THE PROBLEM: Lines of the material that include the string "minus" should be returned.

◇ ◇ ◇ ◇ ◇

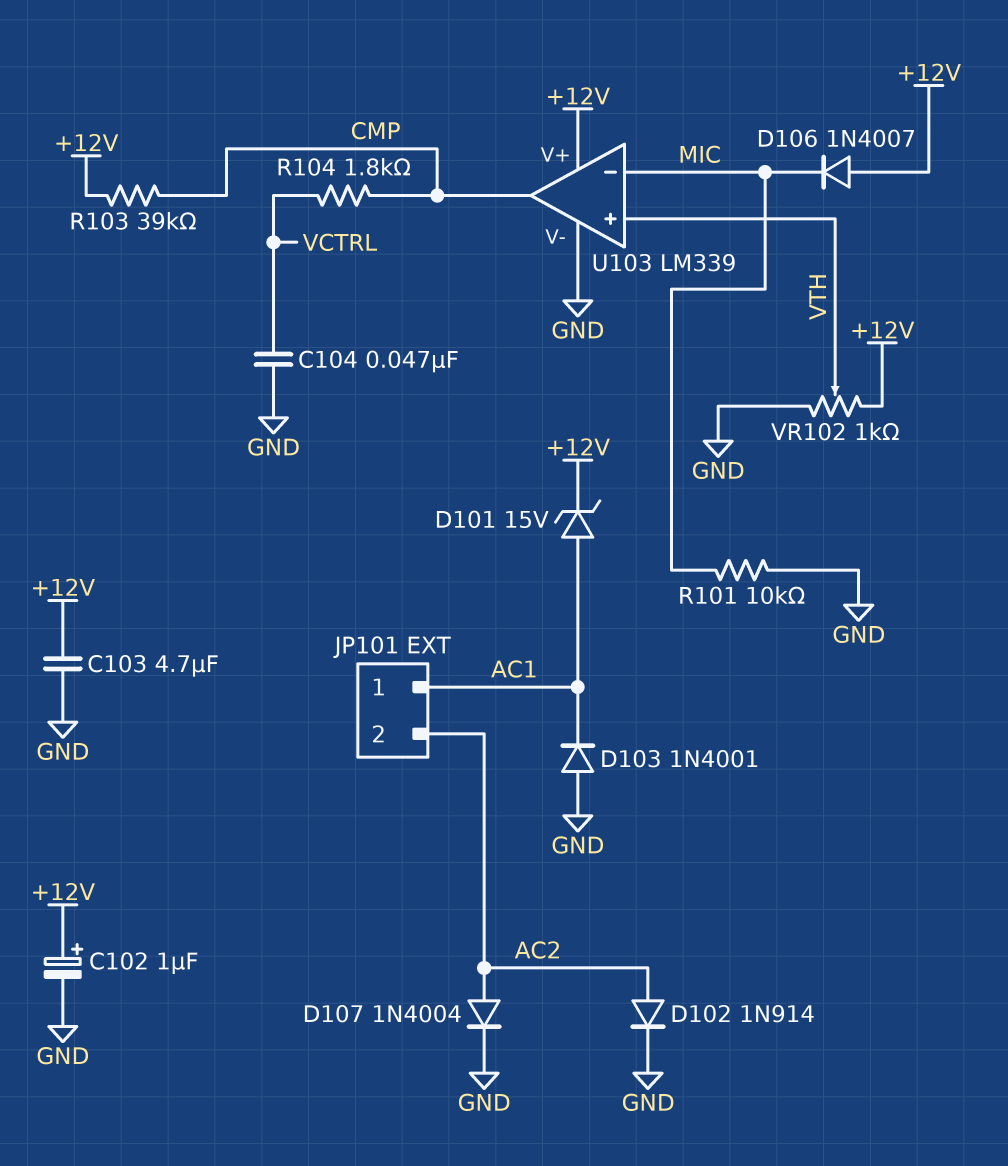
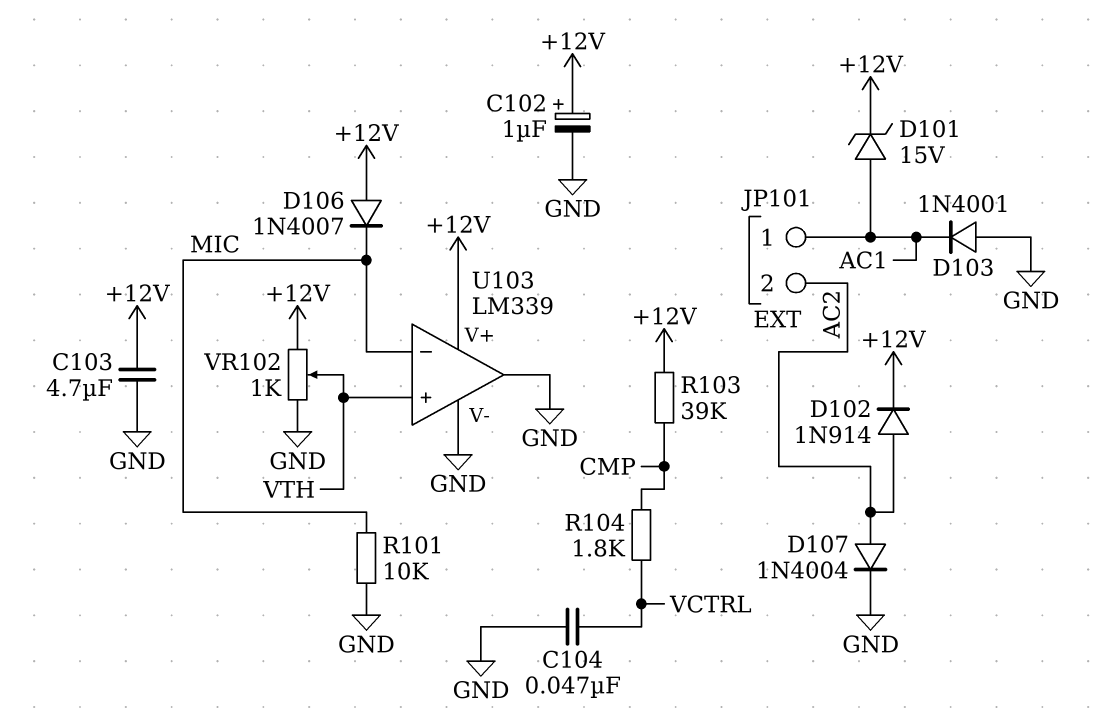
D102: diode 1N914 (A AC2, K GND) -> diode 1N914 (A AC2, K +12V)
U103 pin out: CMP -> GND

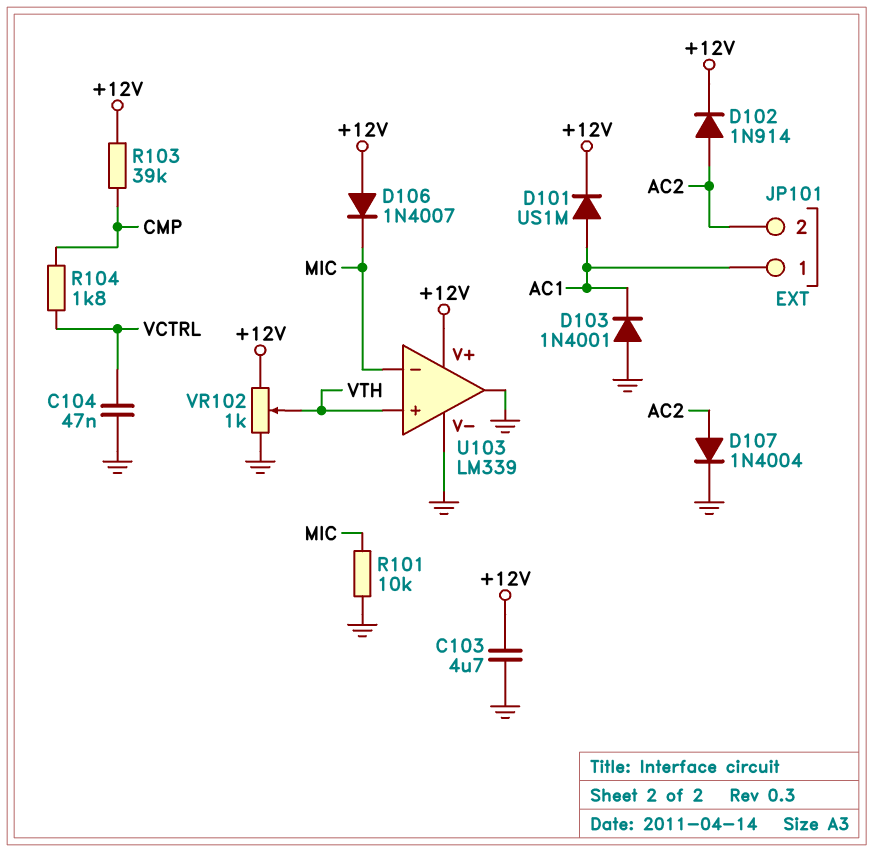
C102: 1uF (plus +12V, minus GND) -> none
D101: zener 15V (A AC1, K +12V) -> diode US1M (A AC1, K +12V)

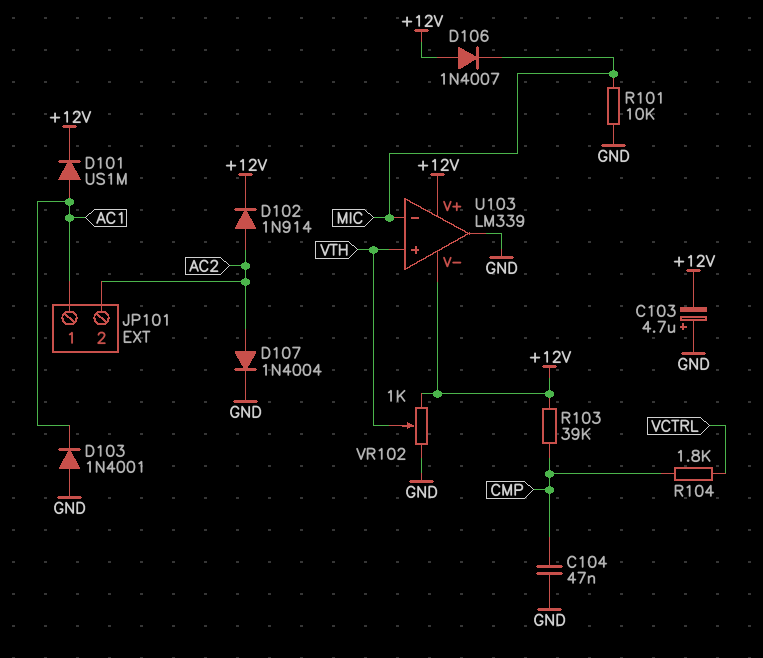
C103: 4.7uF (+12V, GND) -> 4.7uF (plus GND, minus +12V)
C104: 47nF (GND, VCTRL) -> 47nF (CMP, GND)
U103 pin V-: GND -> +12V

◇ ◇ ◇ ◇ ◇

OUTPUT BELOW:
C102: 1uF (plus +12V, minus GND) -> none
C103: 4.7uF (+12V, GND) -> 4.7uF (plus GND, minus +12V)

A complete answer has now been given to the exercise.